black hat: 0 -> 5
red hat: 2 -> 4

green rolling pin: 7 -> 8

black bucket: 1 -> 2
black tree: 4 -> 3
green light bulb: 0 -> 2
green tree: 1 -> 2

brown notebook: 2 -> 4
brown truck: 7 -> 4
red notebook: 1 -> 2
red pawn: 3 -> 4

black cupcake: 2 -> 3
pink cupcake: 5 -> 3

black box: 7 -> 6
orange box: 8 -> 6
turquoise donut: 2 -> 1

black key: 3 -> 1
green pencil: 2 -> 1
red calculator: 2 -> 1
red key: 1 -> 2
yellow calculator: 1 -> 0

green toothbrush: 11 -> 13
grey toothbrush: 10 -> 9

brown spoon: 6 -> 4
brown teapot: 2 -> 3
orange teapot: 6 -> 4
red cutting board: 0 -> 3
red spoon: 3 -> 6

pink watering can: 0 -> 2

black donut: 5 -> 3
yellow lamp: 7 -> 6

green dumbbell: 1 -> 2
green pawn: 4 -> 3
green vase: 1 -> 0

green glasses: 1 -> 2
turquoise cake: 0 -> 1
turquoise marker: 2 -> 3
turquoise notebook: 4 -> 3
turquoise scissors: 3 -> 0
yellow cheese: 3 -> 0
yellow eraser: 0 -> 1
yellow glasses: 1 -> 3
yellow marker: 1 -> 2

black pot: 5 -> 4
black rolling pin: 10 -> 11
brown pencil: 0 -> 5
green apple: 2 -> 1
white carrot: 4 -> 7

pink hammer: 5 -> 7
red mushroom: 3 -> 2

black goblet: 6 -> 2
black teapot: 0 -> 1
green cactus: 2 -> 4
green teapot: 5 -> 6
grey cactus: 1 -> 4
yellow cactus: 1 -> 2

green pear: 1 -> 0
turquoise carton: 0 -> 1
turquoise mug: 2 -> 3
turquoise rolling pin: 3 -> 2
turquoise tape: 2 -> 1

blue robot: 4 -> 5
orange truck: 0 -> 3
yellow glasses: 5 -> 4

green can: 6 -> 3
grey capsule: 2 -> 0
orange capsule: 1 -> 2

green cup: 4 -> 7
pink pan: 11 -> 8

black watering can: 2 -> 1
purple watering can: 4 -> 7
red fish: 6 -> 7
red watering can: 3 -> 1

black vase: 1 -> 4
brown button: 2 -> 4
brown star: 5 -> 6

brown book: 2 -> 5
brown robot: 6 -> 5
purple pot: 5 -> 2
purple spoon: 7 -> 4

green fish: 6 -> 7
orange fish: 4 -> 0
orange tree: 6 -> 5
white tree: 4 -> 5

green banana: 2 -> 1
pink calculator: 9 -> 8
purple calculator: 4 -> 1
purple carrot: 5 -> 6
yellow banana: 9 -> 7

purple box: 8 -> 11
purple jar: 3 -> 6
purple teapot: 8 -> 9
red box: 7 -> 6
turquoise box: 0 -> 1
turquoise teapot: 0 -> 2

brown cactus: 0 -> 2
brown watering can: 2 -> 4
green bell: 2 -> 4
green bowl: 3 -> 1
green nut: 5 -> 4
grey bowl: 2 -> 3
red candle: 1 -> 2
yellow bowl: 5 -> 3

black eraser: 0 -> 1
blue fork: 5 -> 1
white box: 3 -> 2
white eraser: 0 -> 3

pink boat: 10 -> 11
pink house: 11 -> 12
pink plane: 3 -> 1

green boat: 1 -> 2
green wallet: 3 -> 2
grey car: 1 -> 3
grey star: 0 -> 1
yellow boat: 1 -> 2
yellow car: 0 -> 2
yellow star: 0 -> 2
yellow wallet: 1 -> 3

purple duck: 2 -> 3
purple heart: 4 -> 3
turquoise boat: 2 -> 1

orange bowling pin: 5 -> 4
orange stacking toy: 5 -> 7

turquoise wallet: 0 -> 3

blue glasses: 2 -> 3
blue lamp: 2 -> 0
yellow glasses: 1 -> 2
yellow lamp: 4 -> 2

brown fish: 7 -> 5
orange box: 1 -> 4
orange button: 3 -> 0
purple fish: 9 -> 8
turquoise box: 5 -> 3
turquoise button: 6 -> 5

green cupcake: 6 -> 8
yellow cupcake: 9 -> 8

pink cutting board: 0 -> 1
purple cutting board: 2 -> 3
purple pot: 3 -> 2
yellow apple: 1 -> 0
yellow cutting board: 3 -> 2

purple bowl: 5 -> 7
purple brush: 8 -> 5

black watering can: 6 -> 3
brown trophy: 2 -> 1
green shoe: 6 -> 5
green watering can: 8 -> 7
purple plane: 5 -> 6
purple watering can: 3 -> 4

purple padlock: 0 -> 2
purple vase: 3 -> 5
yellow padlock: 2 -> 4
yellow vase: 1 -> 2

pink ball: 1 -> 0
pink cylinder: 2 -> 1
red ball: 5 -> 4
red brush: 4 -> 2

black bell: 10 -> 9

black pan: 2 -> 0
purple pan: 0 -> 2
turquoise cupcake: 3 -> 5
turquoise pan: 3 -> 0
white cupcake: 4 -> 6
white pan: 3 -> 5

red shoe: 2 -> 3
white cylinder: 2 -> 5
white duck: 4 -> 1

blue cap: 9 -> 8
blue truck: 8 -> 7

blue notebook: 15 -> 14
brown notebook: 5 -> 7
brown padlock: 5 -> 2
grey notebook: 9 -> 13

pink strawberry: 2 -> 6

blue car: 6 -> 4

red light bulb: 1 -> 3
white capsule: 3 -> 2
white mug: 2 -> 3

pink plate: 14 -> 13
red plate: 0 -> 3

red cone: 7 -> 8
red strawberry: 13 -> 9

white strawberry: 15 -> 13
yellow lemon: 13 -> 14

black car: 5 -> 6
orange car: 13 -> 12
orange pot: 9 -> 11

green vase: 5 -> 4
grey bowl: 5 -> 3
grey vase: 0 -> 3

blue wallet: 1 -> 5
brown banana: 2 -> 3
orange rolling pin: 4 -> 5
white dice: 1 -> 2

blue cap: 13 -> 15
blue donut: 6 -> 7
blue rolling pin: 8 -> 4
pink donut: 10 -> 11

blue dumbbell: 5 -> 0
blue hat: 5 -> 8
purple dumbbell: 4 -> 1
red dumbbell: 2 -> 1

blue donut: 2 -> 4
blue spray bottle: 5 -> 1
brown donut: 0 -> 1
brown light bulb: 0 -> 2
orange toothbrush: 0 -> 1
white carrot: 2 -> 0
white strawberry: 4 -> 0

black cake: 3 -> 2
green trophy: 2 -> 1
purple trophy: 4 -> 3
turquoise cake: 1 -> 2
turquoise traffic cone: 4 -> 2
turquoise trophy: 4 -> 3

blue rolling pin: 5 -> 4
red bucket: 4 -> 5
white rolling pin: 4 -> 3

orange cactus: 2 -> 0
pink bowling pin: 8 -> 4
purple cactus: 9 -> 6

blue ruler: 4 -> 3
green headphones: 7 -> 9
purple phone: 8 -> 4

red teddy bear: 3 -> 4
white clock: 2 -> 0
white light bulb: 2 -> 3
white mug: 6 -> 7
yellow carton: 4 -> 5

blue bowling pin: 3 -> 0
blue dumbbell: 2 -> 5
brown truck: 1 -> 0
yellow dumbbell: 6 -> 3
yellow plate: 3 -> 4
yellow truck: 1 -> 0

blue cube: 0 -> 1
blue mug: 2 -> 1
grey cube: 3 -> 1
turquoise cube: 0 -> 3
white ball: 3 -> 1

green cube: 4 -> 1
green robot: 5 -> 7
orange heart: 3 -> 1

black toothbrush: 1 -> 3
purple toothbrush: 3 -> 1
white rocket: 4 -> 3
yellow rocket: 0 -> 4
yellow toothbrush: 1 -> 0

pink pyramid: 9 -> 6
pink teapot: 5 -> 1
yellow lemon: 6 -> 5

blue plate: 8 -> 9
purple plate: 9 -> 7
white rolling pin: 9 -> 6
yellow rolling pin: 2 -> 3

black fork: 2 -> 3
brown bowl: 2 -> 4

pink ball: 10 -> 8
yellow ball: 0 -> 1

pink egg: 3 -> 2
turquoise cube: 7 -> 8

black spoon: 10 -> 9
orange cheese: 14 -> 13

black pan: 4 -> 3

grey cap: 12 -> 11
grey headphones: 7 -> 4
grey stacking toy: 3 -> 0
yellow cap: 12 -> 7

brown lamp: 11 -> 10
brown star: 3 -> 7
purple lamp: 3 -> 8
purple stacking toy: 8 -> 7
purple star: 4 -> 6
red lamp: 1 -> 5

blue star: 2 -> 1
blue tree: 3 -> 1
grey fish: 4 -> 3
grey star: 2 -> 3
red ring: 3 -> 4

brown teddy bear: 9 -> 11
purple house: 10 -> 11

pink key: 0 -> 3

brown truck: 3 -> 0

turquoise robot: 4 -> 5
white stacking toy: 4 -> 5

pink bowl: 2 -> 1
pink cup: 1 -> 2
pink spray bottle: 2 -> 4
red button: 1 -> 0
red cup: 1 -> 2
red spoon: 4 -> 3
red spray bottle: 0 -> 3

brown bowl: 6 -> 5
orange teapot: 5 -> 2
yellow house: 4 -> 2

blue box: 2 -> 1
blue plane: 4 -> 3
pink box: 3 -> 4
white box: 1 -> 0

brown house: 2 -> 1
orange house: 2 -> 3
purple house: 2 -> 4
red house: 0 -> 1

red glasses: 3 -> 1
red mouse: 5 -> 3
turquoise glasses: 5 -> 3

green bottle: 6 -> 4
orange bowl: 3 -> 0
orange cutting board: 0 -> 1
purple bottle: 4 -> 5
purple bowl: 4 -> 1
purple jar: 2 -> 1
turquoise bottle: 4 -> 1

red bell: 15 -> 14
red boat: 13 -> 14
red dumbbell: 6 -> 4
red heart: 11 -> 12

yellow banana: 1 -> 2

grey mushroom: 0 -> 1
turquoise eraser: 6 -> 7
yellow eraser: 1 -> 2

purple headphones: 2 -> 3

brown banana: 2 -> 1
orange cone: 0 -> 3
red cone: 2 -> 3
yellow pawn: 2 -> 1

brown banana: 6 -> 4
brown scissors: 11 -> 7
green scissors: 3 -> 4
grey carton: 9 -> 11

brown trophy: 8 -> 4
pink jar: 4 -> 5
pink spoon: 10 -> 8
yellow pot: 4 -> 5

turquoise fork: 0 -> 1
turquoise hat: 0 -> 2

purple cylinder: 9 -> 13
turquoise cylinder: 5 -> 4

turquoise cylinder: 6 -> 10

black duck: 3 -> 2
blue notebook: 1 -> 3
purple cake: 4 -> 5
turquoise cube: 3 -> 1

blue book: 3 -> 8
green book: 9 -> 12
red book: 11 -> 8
..........
**Exercise requirements**
Would you please repeat exactly the lines above, starting at the line with "yellow marker: 1 -> 2" and stopping at the line with "black watering can: 2 -> 1", both included?

**Result of this exercise**
yellow marker: 1 -> 2

black pot: 5 -> 4
black rolling pin: 10 -> 11
brown pencil: 0 -> 5
green apple: 2 -> 1
white carrot: 4 -> 7

pink hammer: 5 -> 7
red mushroom: 3 -> 2

black goblet: 6 -> 2
black teapot: 0 -> 1
green cactus: 2 -> 4
green teapot: 5 -> 6
grey cactus: 1 -> 4
yellow cactus: 1 -> 2

green pear: 1 -> 0
turquoise carton: 0 -> 1
turquoise mug: 2 -> 3
turquoise rolling pin: 3 -> 2
turquoise tape: 2 -> 1

blue robot: 4 -> 5
orange truck: 0 -> 3
yellow glasses: 5 -> 4

green can: 6 -> 3
grey capsule: 2 -> 0
orange capsule: 1 -> 2

green cup: 4 -> 7
pink pan: 11 -> 8

black watering can: 2 -> 1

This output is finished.